[Data for the task]

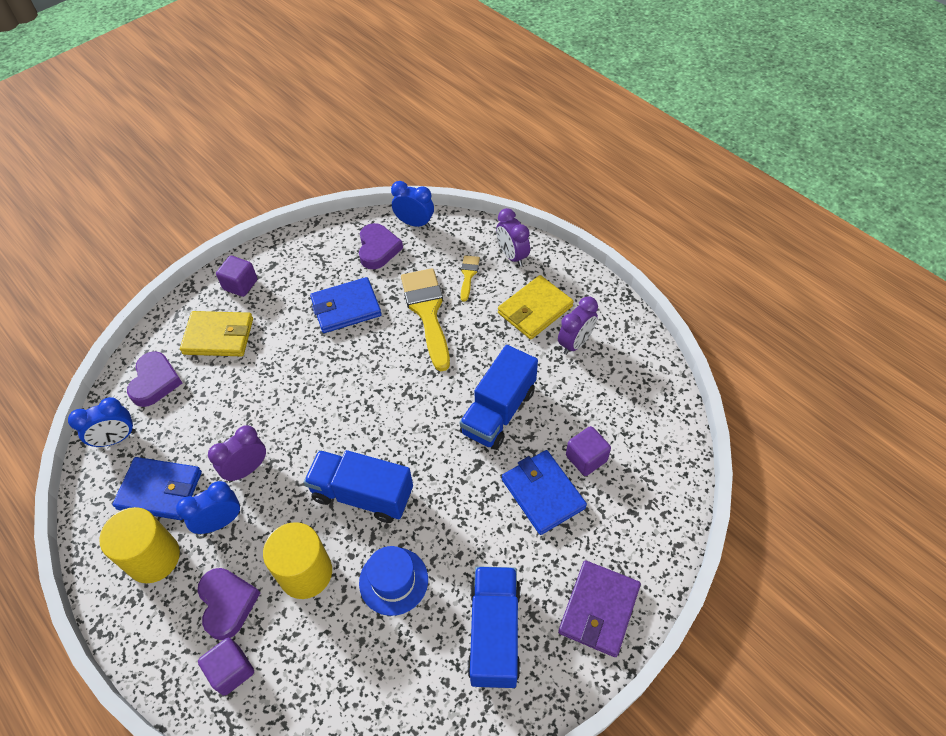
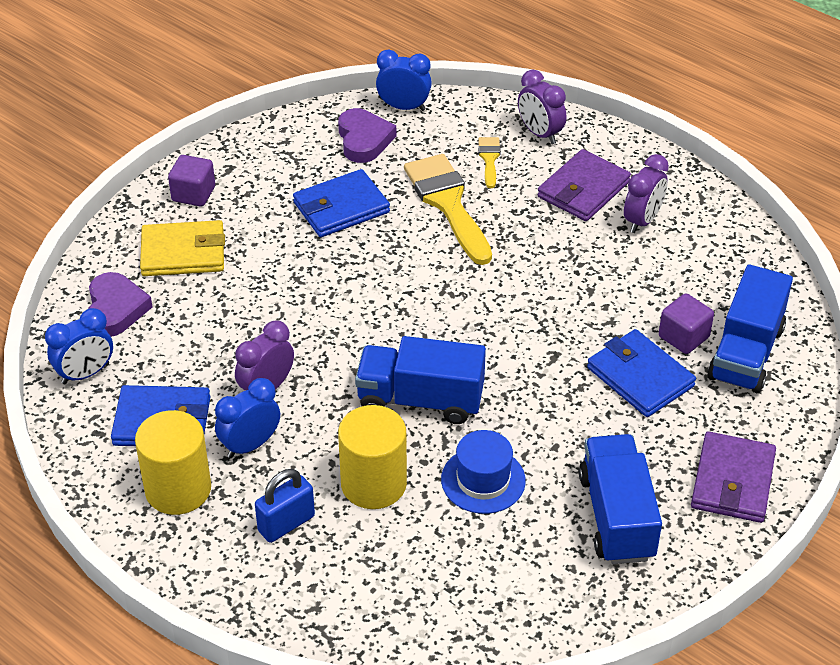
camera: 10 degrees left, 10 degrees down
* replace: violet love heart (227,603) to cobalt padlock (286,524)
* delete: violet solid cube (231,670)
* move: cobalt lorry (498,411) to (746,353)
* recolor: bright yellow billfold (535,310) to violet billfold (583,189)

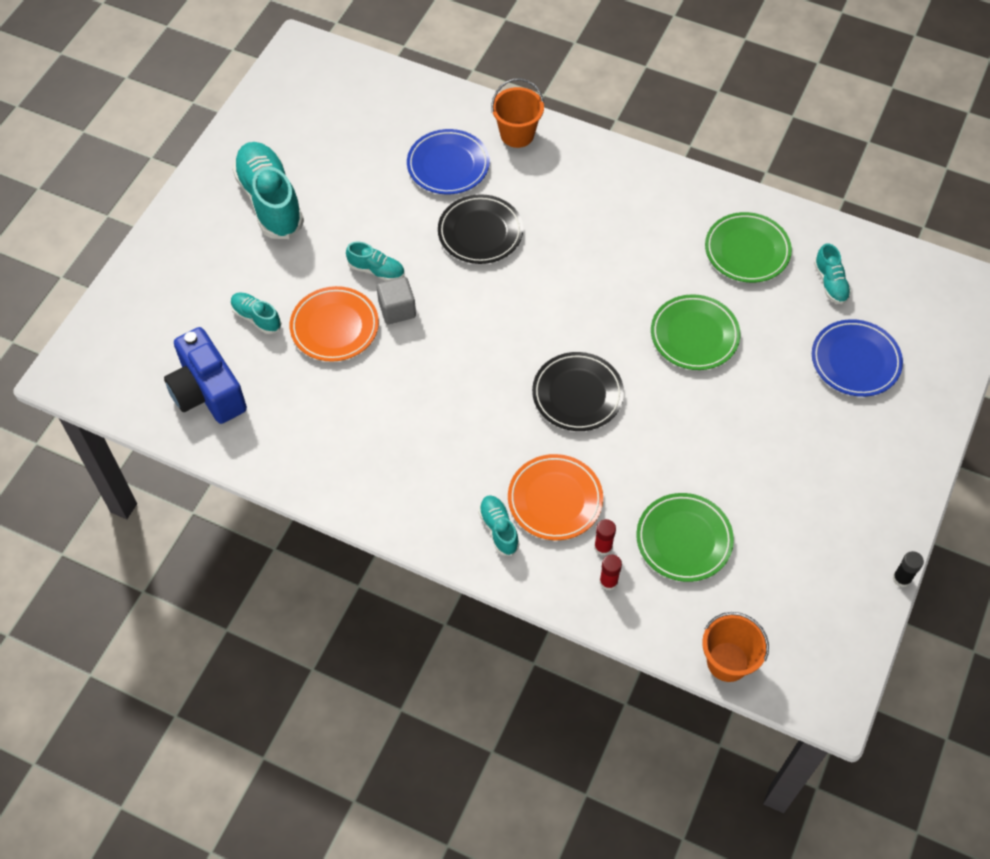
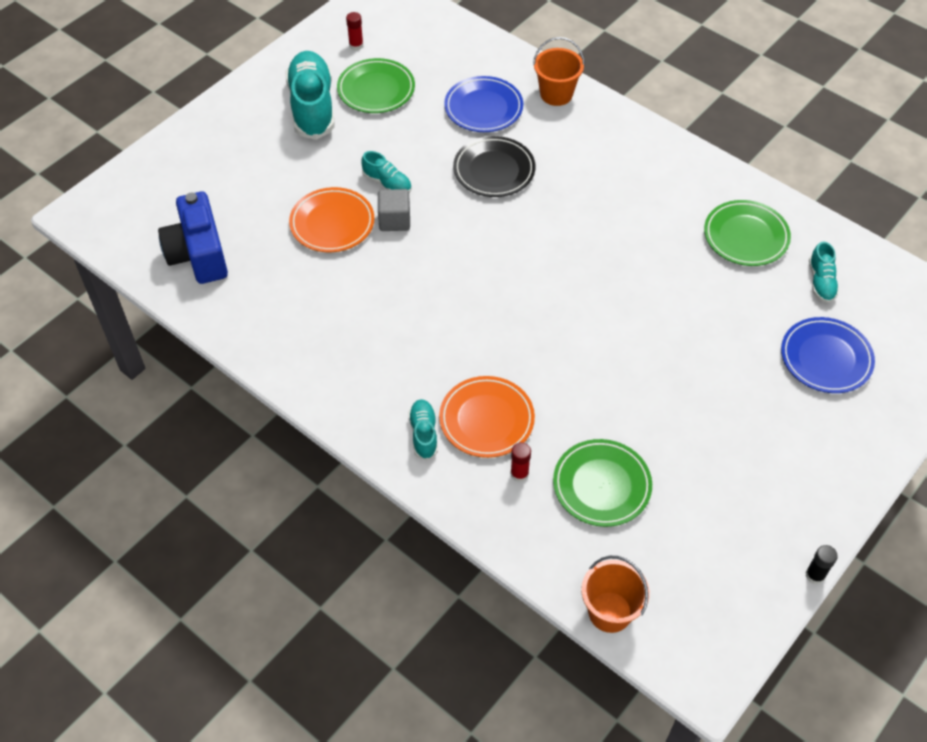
camera: 15 degrees right, 5 degrees down
* delete: turquoise shoe (256,318)
* delete: ebony dinner plate (577,394)
* move: red glue (608,582) to (356,45)
* move: emerald dinner plate (694,335) to (376,90)

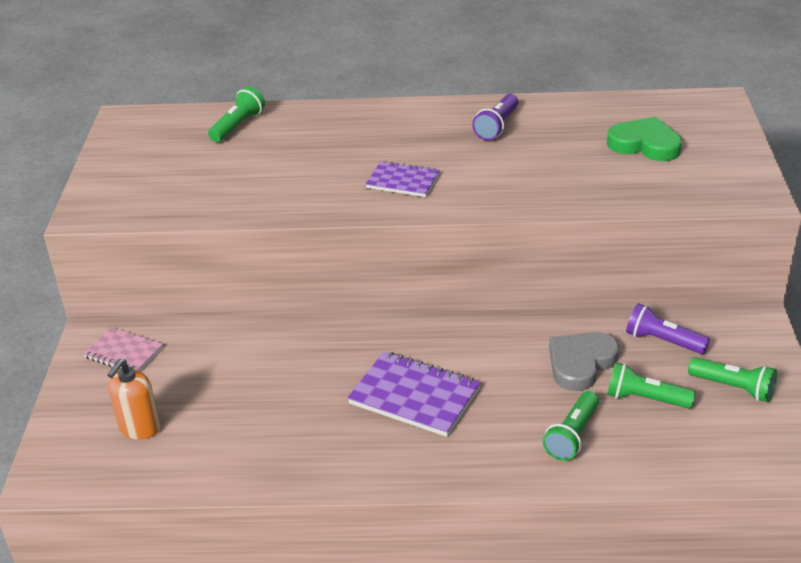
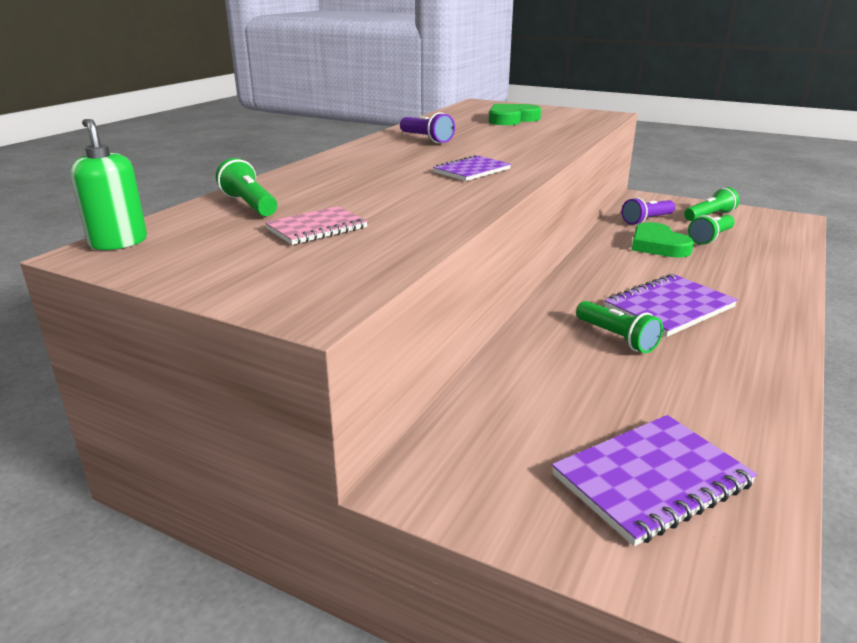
camera: 65 degrees left, 10 degrees down
* move: rosy exercise book (124,353) to (316,228)
* replace: orange-coloured soap pump (139,428) to violet exercise book (651,480)
* move: emerald pocket torch (572,436) to (617,338)
* recolor: gray love heart (580,363) to emerald love heart (658,245)
* insert: emerald soap pump (118,242)

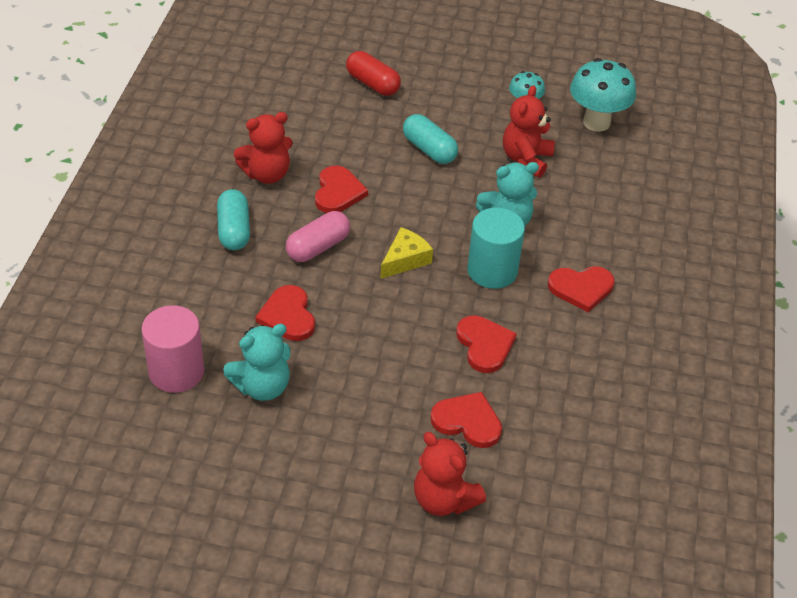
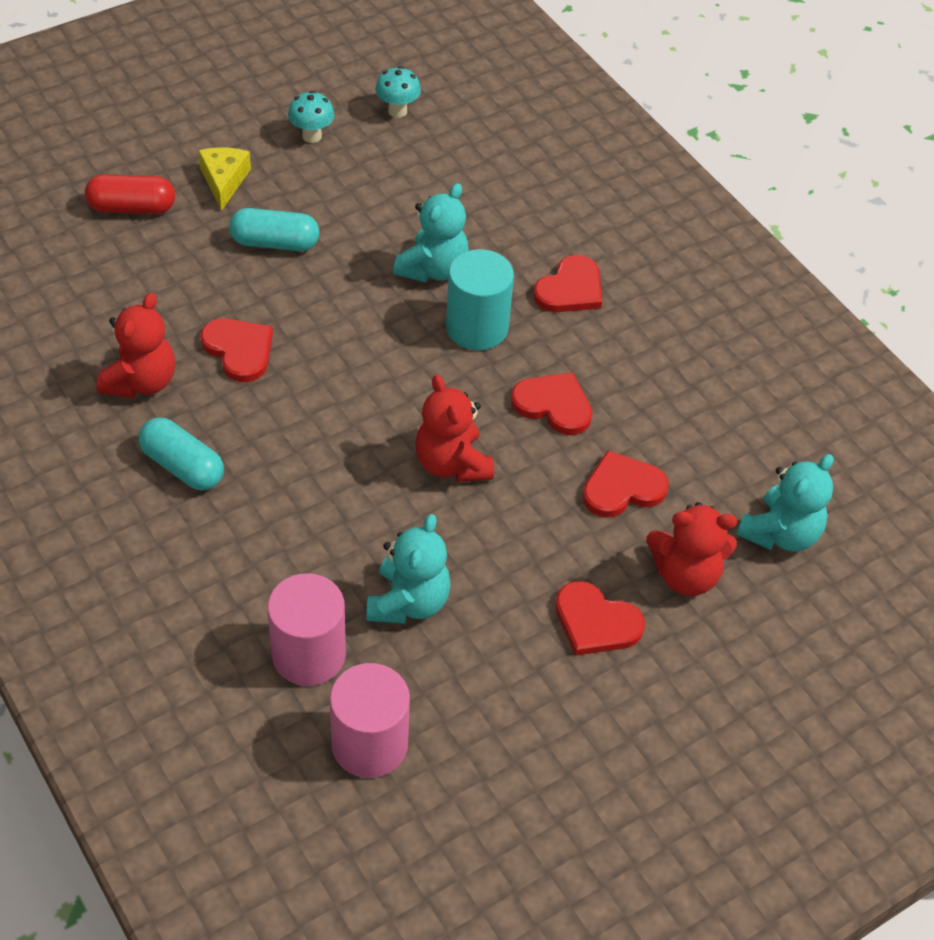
camera: 45 degrees left, 5 degrees up
* move: red love heart (288,316) to (595,622)
* delete: rosy capsule (318,247)
* move: bright yellow cheese (405,260) to (224,181)
* move: red stuffed bear (526,159) to (452,464)
* resize: turquoise mushroom (596,122) = (397,111) x0.56
* insert: rosy cylinder shape (369,744)
* insert: turquoise stuffed bear (780,533)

[/Data for the task]

**Task description:**
Retype each line above precisely, please. Skip anything that is a picture.

**Answer space:**
camera: 10 degrees left, 10 degrees down
* replace: violet love heart (227,603) to cobalt padlock (286,524)
* delete: violet solid cube (231,670)
* move: cobalt lorry (498,411) to (746,353)
* recolor: bright yellow billfold (535,310) to violet billfold (583,189)

camera: 15 degrees right, 5 degrees down
* delete: turquoise shoe (256,318)
* delete: ebony dinner plate (577,394)
* move: red glue (608,582) to (356,45)
* move: emerald dinner plate (694,335) to (376,90)

camera: 65 degrees left, 10 degrees down
* move: rosy exercise book (124,353) to (316,228)
* replace: orange-coloured soap pump (139,428) to violet exercise book (651,480)
* move: emerald pocket torch (572,436) to (617,338)
* recolor: gray love heart (580,363) to emerald love heart (658,245)
* insert: emerald soap pump (118,242)

camera: 45 degrees left, 5 degrees up
* move: red love heart (288,316) to (595,622)
* delete: rosy capsule (318,247)
* move: bright yellow cheese (405,260) to (224,181)
* move: red stuffed bear (526,159) to (452,464)
* resize: turquoise mushroom (596,122) = (397,111) x0.56
* insert: rosy cylinder shape (369,744)
* insert: turquoise stuffed bear (780,533)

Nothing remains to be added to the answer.